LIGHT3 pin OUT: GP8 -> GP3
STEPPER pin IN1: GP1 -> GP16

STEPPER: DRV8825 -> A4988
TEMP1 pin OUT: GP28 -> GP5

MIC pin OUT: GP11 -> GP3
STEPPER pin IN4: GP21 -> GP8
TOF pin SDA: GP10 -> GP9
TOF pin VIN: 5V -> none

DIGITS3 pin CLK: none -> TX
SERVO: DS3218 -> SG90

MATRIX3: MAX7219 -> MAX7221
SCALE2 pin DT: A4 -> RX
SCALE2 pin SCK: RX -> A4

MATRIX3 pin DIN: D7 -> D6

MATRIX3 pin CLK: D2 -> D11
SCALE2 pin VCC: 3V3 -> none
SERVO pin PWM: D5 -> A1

- - - - - - -

- **EXERCISE DESCRIPTION**
An exact restatement of all the entries above is needed.

- **TASK RESULT**
LIGHT3 pin OUT: GP8 -> GP3
STEPPER pin IN1: GP1 -> GP16

STEPPER: DRV8825 -> A4988
TEMP1 pin OUT: GP28 -> GP5

MIC pin OUT: GP11 -> GP3
STEPPER pin IN4: GP21 -> GP8
TOF pin SDA: GP10 -> GP9
TOF pin VIN: 5V -> none

DIGITS3 pin CLK: none -> TX
SERVO: DS3218 -> SG90

MATRIX3: MAX7219 -> MAX7221
SCALE2 pin DT: A4 -> RX
SCALE2 pin SCK: RX -> A4

MATRIX3 pin DIN: D7 -> D6

MATRIX3 pin CLK: D2 -> D11
SCALE2 pin VCC: 3V3 -> none
SERVO pin PWM: D5 -> A1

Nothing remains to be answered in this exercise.